EXTRACTED ENTRIES =
+++

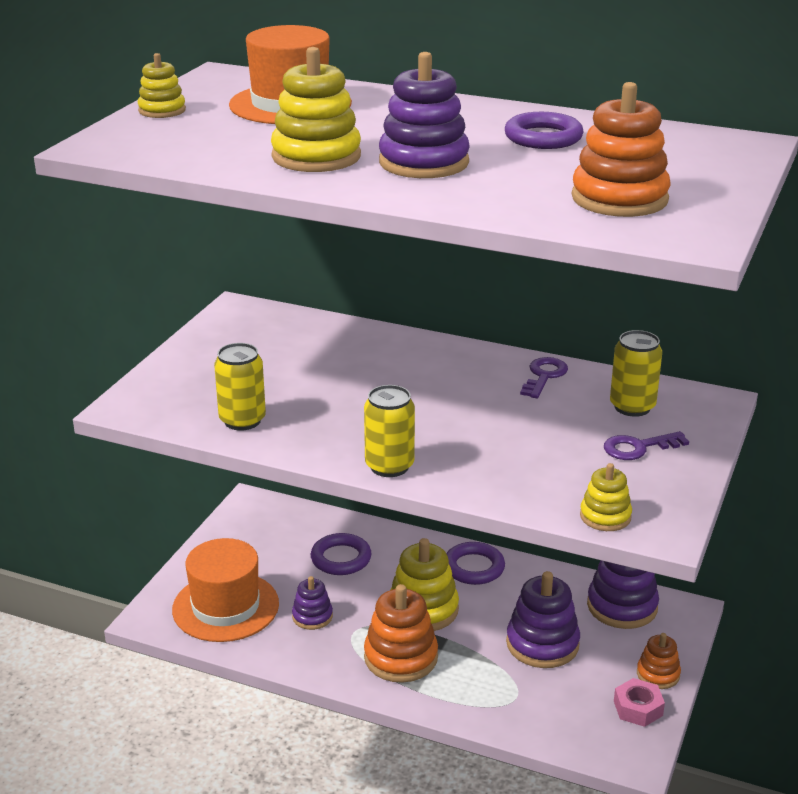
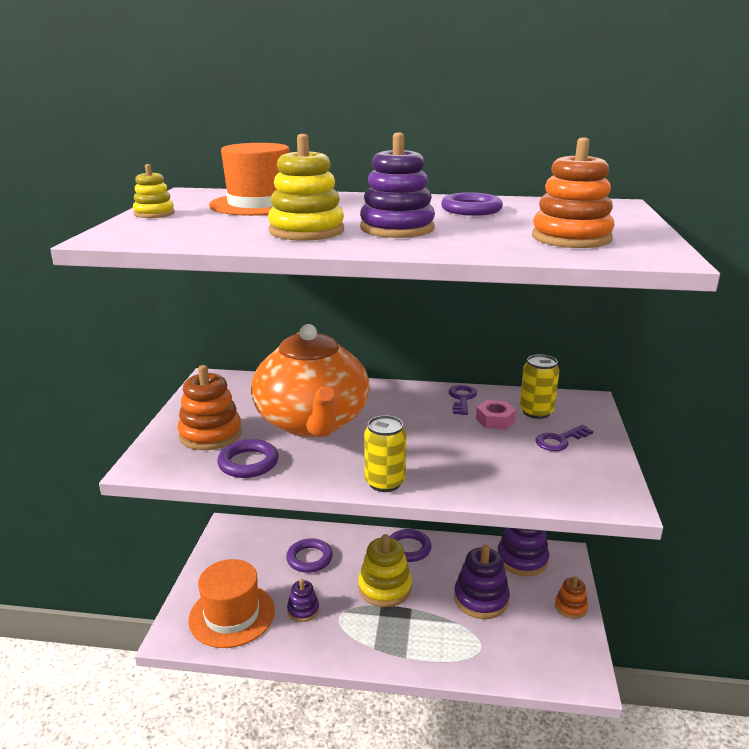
camera: 15 degrees left, 5 degrees down
(242, 420) = (248, 463): yellow can -> purple ring
(338, 381) = (312, 422): none -> orange teapot
(401, 657) = (382, 631): orange stacking toy -> orange stacking toy (210, 434)
(605, 516) = (571, 497): yellow stacking toy -> none
(638, 708) = (570, 637): pink nut -> pink nut (495, 420)

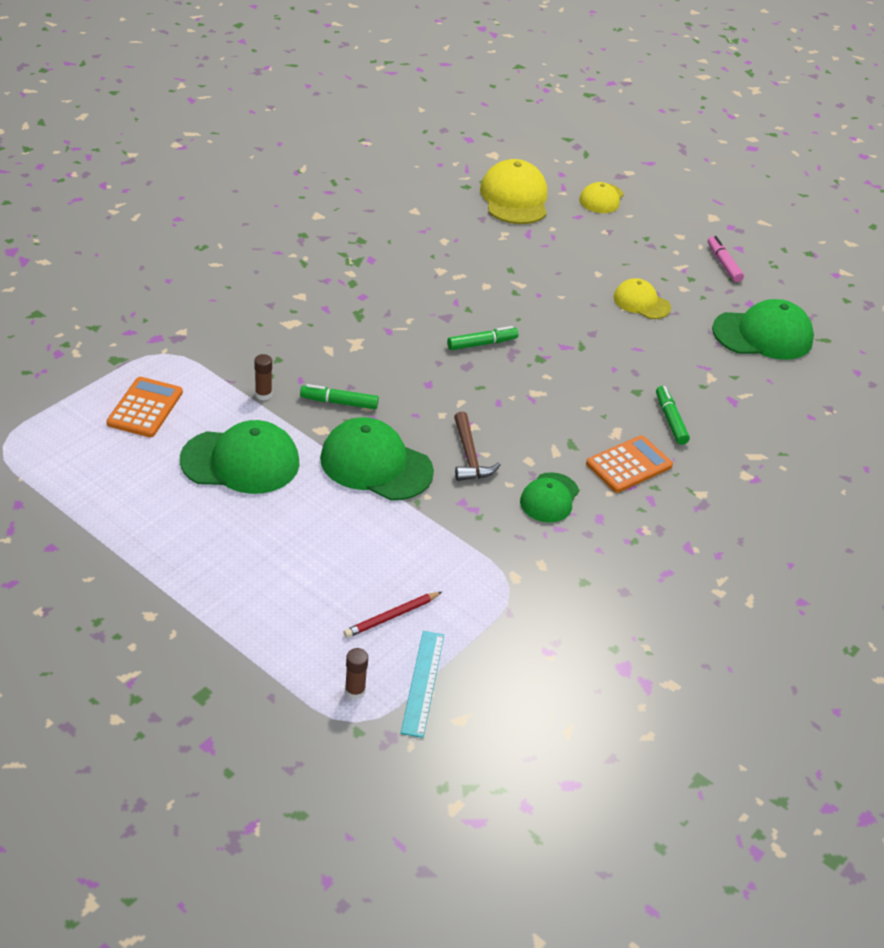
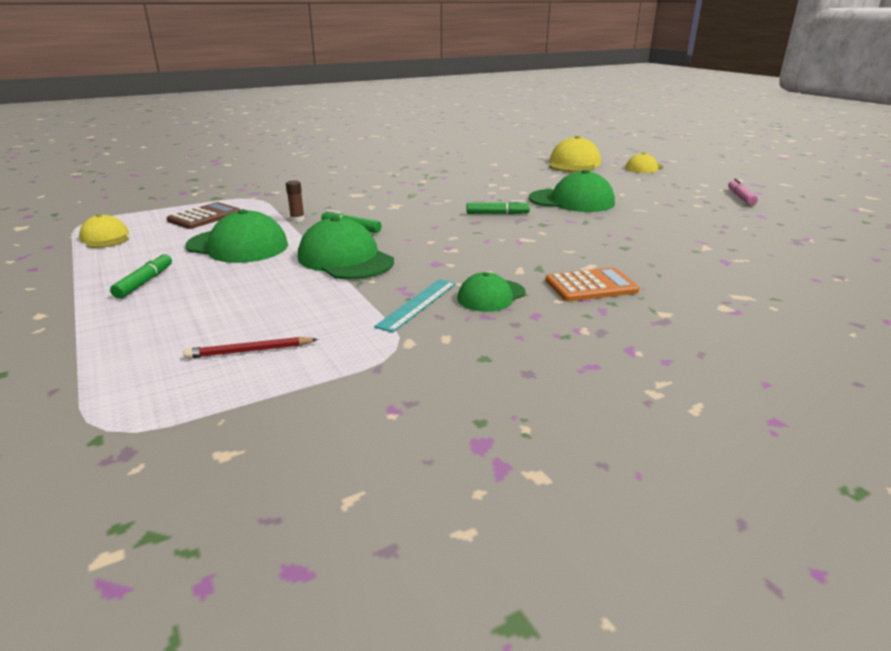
camera: 25 degrees right, 15 degrees down
(145, 408) = (205, 217): orange calculator -> brown calculator
(355, 691) = (140, 402): brown glue stick -> none
(423, 683) = (220, 410): turquoise ruler -> turquoise ruler (418, 304)
(469, 456) = (434, 264): brown hammer -> none
(641, 302) = (654, 208): yellow cap -> yellow cap (105, 238)
(670, 420) = (651, 265): green marker -> green marker (145, 282)
(763, 335) = (770, 231): green cap -> green cap (571, 201)

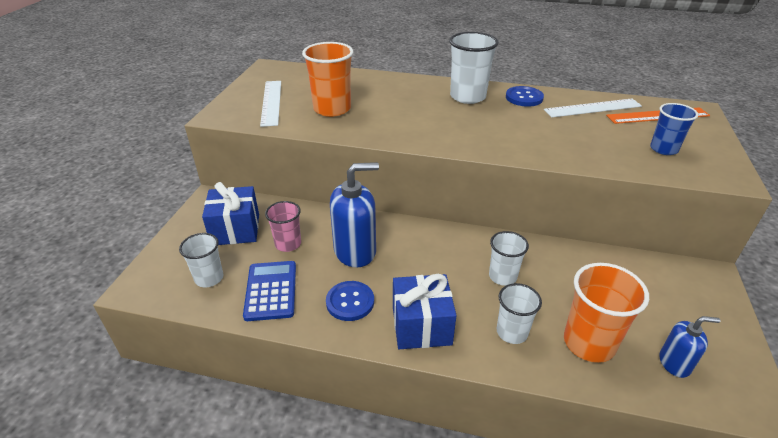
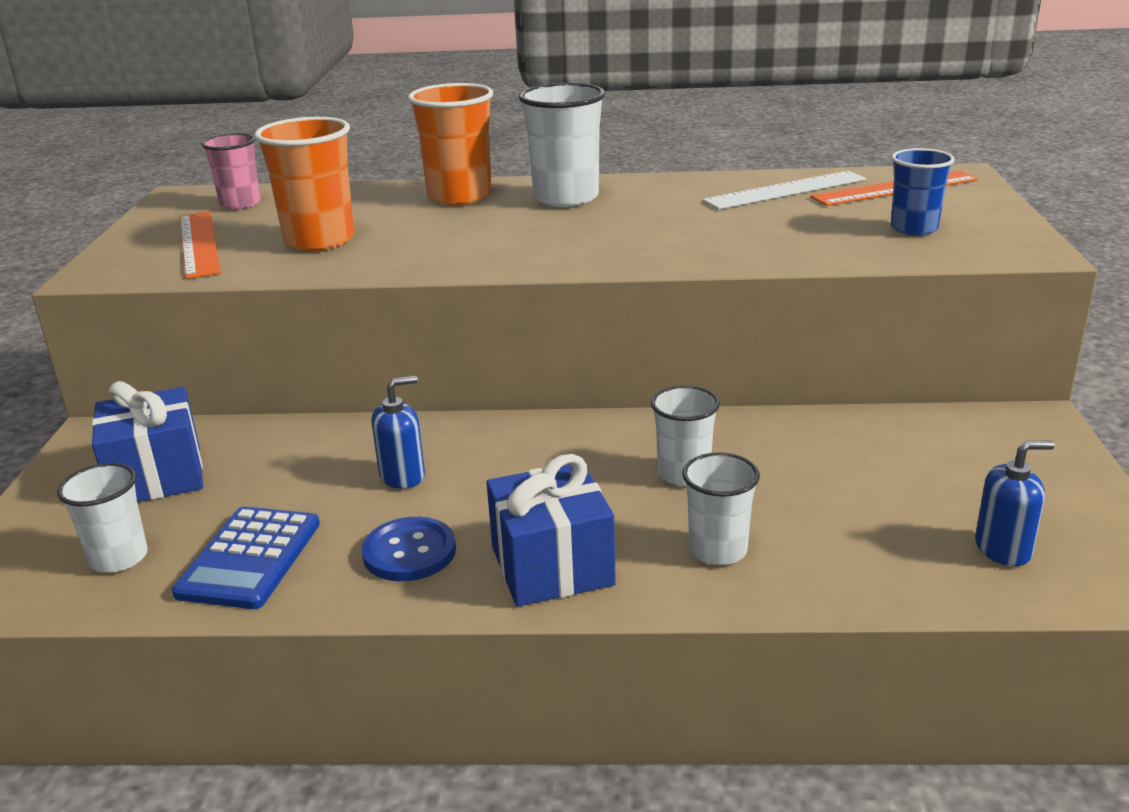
camera: 10 degrees left, 10 degrees down
(271, 102) = (199, 243): white ruler -> orange ruler
(271, 291) = (250, 558): blue calculator -> blue calculator turned 150 degrees counterclockwise
(288, 244) = (268, 483): pink cup -> pink cup (240, 204)
(355, 251) = (402, 476): blue soap dispenser -> blue soap dispenser, size x0.55
(524, 98) = (665, 189): blue button -> none
(589, 343) = (854, 544): orange cup -> orange cup (459, 196)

+++

Exact copy, no pictures: reproduce every entry shown above.

camera: 15 degrees left, 5 degrees down
(242, 420) = (248, 463): yellow can -> purple ring
(338, 381) = (312, 422): none -> orange teapot
(401, 657) = (382, 631): orange stacking toy -> orange stacking toy (210, 434)
(605, 516) = (571, 497): yellow stacking toy -> none
(638, 708) = (570, 637): pink nut -> pink nut (495, 420)

camera: 25 degrees right, 15 degrees down
(145, 408) = (205, 217): orange calculator -> brown calculator
(355, 691) = (140, 402): brown glue stick -> none
(423, 683) = (220, 410): turquoise ruler -> turquoise ruler (418, 304)
(469, 456) = (434, 264): brown hammer -> none
(641, 302) = (654, 208): yellow cap -> yellow cap (105, 238)
(670, 420) = (651, 265): green marker -> green marker (145, 282)
(763, 335) = (770, 231): green cap -> green cap (571, 201)

camera: 10 degrees left, 10 degrees down
(271, 102) = (199, 243): white ruler -> orange ruler
(271, 291) = (250, 558): blue calculator -> blue calculator turned 150 degrees counterclockwise
(288, 244) = (268, 483): pink cup -> pink cup (240, 204)
(355, 251) = (402, 476): blue soap dispenser -> blue soap dispenser, size x0.55
(524, 98) = (665, 189): blue button -> none
(589, 343) = (854, 544): orange cup -> orange cup (459, 196)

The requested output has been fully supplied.